Problem to work on
Say how many lines in the entries below have the word "DATA" in them, giving only the number.

Exercise inputs
-- -- --

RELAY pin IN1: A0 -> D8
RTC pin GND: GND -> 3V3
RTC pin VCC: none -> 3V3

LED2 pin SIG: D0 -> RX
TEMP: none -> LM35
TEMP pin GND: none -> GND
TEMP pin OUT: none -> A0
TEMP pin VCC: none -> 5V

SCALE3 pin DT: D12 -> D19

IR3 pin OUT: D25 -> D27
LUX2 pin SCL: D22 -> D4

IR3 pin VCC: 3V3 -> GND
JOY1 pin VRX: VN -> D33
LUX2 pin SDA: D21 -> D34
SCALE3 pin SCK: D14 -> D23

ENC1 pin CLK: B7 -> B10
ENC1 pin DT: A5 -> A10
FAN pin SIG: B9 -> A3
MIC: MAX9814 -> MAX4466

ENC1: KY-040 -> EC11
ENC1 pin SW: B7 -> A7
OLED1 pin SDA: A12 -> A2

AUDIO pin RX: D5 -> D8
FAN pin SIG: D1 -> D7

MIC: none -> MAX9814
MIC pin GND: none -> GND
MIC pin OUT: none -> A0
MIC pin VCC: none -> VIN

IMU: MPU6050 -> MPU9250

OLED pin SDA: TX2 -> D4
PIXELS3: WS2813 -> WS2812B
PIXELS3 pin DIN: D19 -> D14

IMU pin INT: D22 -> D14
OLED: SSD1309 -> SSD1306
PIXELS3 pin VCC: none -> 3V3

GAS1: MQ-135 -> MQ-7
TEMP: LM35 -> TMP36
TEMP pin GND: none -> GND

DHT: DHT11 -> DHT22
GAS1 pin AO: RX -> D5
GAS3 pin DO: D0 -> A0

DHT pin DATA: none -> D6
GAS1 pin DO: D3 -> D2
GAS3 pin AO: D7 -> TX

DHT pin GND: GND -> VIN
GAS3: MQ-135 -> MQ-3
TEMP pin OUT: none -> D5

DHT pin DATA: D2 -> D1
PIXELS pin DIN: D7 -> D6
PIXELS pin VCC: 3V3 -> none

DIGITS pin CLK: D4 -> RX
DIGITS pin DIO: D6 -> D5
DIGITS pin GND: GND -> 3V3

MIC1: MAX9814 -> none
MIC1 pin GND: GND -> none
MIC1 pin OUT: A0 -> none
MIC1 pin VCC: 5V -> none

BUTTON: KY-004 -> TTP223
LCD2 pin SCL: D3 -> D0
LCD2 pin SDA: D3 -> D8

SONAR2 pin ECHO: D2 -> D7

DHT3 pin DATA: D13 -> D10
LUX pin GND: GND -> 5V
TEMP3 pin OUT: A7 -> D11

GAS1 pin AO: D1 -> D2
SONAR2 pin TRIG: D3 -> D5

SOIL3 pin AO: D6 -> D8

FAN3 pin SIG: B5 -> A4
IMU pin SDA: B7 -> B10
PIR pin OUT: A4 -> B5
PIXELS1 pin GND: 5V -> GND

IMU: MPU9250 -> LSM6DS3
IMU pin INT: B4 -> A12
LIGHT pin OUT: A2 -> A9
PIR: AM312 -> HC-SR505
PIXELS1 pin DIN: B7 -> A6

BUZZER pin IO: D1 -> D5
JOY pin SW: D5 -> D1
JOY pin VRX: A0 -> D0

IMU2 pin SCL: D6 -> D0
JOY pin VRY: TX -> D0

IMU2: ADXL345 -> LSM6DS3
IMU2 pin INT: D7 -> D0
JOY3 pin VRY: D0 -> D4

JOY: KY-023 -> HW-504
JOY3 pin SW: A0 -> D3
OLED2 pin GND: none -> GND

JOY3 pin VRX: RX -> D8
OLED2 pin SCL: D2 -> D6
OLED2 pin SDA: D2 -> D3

-- -- --

Reply to the task
3